** WHAT YOU SHOULD DO **
From the entries, copy every line that carries the string "minus".

** DATA FOR PROCESSING **
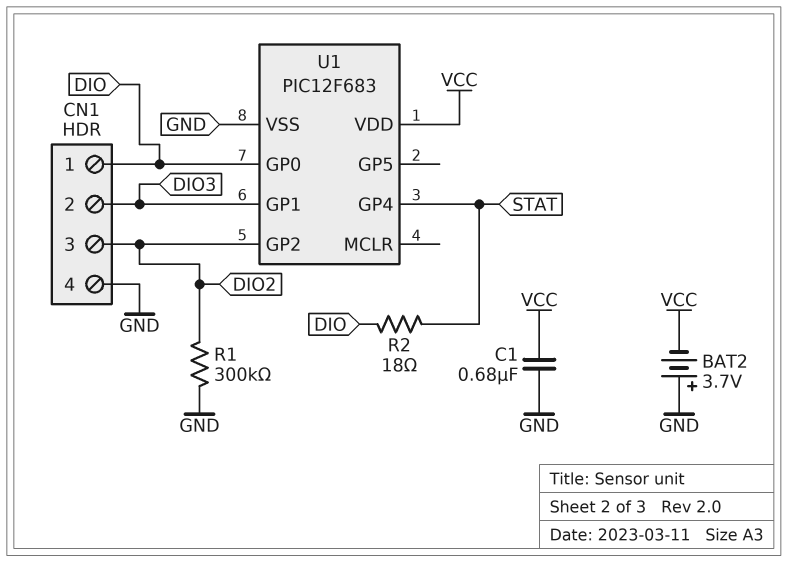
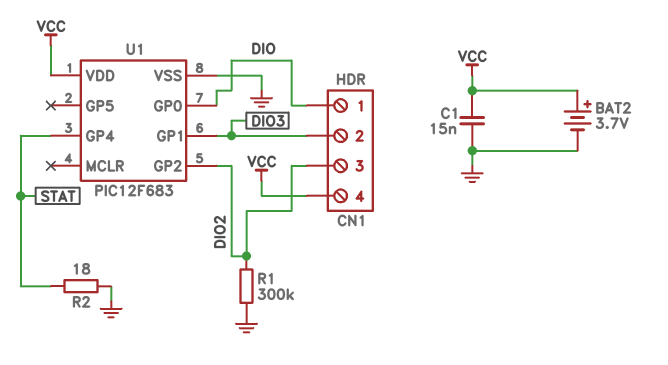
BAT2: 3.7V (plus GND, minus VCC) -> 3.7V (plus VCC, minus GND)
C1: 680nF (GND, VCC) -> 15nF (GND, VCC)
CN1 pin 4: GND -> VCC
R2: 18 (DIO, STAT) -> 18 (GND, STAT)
* * *
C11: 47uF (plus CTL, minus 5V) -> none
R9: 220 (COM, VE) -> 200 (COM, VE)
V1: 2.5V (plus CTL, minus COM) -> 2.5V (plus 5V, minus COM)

** EXERCISE RESULT **
BAT2: 3.7V (plus GND, minus VCC) -> 3.7V (plus VCC, minus GND)
C11: 47uF (plus CTL, minus 5V) -> none
V1: 2.5V (plus CTL, minus COM) -> 2.5V (plus 5V, minus COM)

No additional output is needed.